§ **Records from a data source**

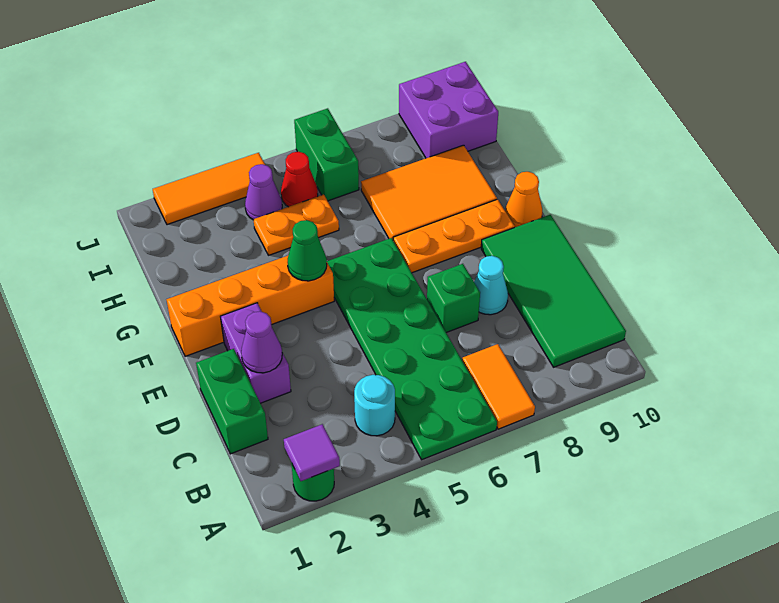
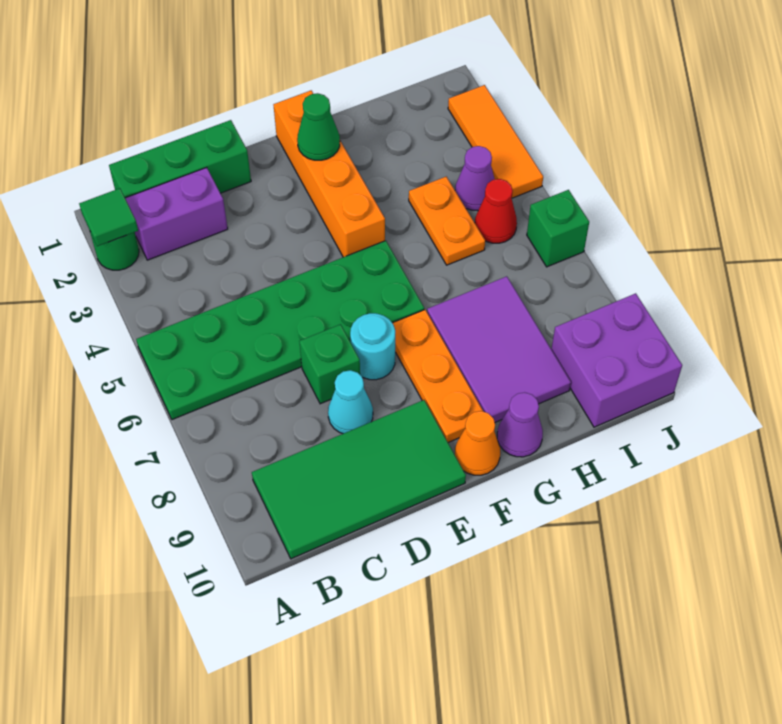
purple 1x1 tile [284,424,340,481] -> green 1x1 tile [79,188,138,246]
orange 1x2 tile [462,344,535,429] -> none
cyan 1x1 round brick [354,375,395,436] -> cyan 1x1 round brick moved to [350,313,395,380]
green 1x2 brick [196,349,268,454] -> green 1x3 brick [109,120,251,198]
purple 1x2 brick [220,303,291,403] -> purple 1x2 brick moved to [125,167,228,260]
purple 1x1 cone [241,311,282,373] -> purple 1x1 cone moved to [497,392,543,457]
green 1x1 cone [287,220,327,281] -> green 1x1 cone moved to [297,93,340,160]
orange 2x3 tile [361,145,497,239] -> purple 2x3 tile [427,276,571,422]
green 1x2 brick [294,108,359,201] -> green 1x1 brick [527,190,589,267]

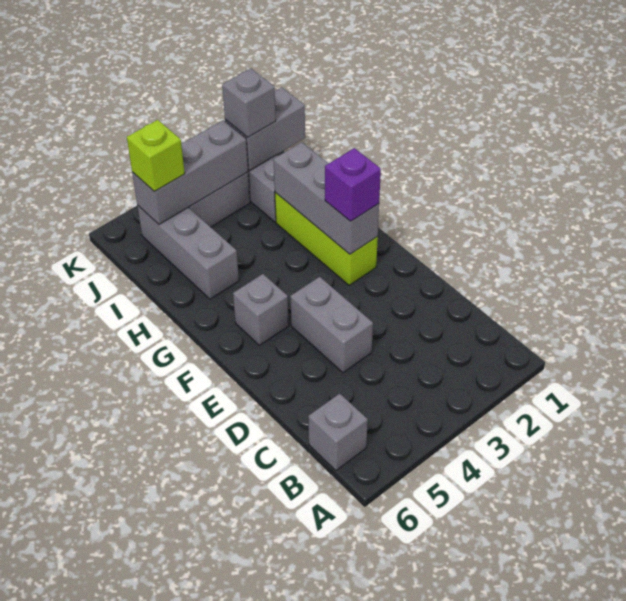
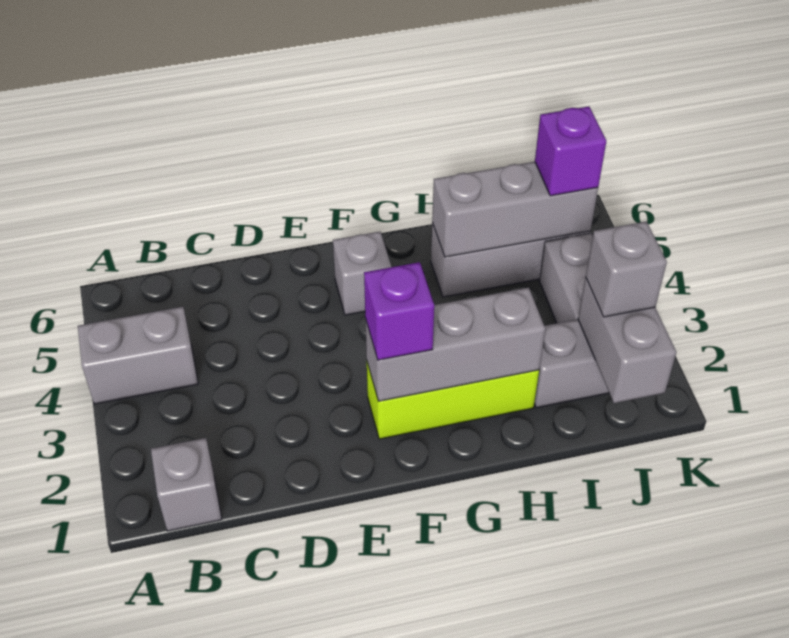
grey 1x1 brick [308,394,368,471] -> grey 1x1 brick moved to [151,438,222,531]
grey 1x2 brick [290,277,373,373] -> grey 1x2 brick moved to [78,307,198,404]
grey 1x3 brick [132,120,248,224] -> grey 1x3 brick turned to [432,162,598,257]
lime 1x1 brick [127,120,185,192] -> purple 1x1 brick [535,107,606,196]

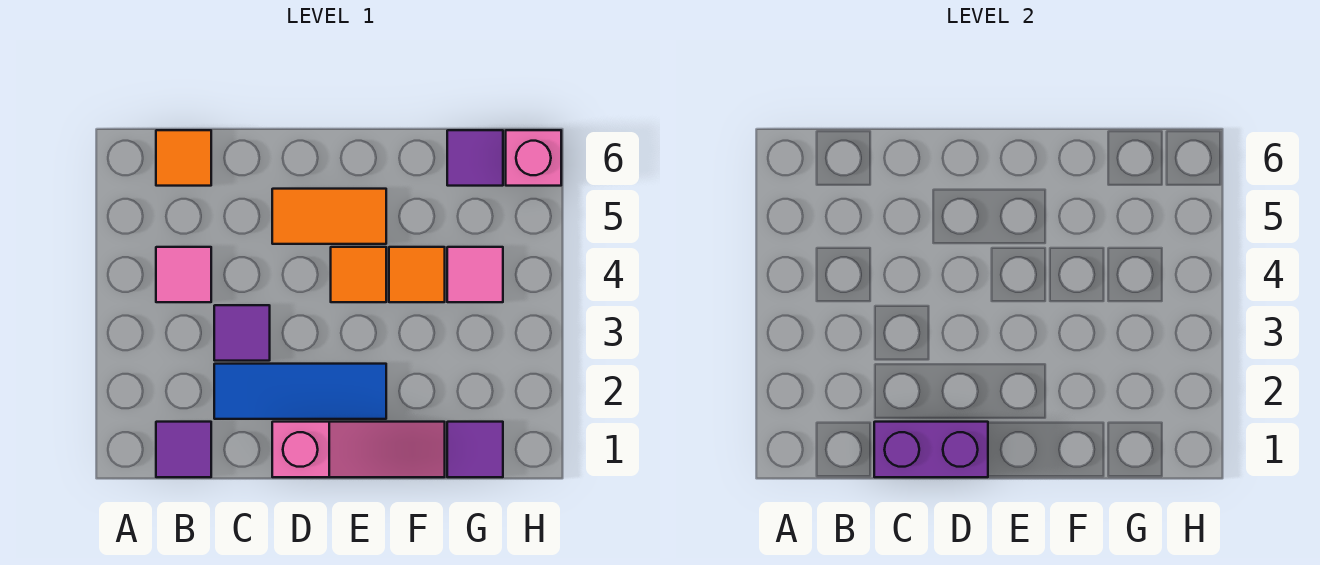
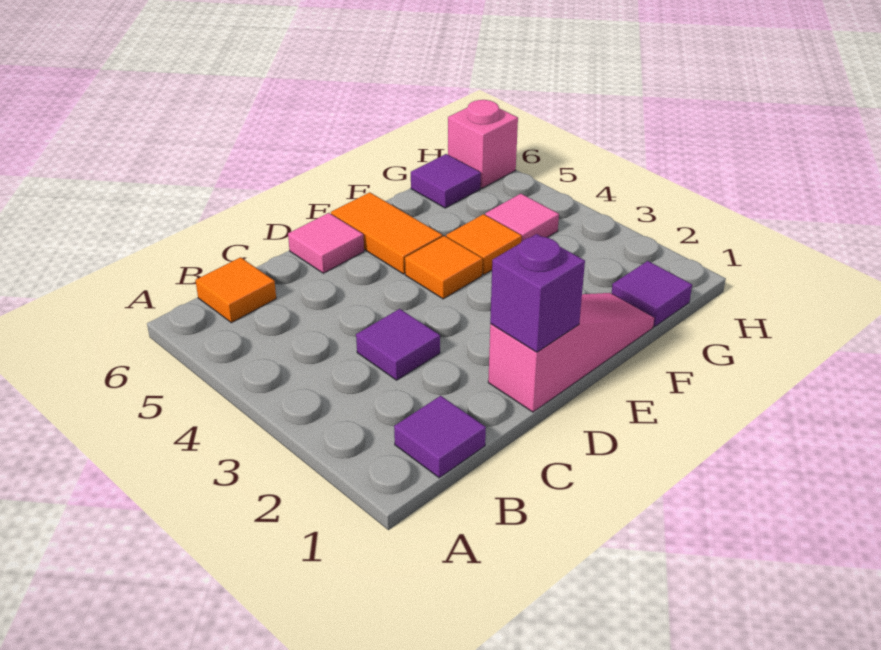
pink 1x1 tile [156,247,211,302] -> pink 1x1 tile moved to [288,213,364,273]
purple 1x2 brick [874,422,988,477] -> purple 1x1 brick [490,234,585,352]
blue 1x3 tile [214,364,386,419] -> none
orange 1x2 tile [272,189,386,244] -> orange 1x2 tile turned to [331,192,442,274]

§ **Work instruction**
The answer should consist only of the lines above from the one with "grey 1x3 brick [132,120,248,224]" through the one with "pink 1x1 tile [156,247,211,302]", repeated exactly, with no pictures among them.

§ **Response**
grey 1x3 brick [132,120,248,224] -> grey 1x3 brick turned to [432,162,598,257]
lime 1x1 brick [127,120,185,192] -> purple 1x1 brick [535,107,606,196]

pink 1x1 tile [156,247,211,302] -> pink 1x1 tile moved to [288,213,364,273]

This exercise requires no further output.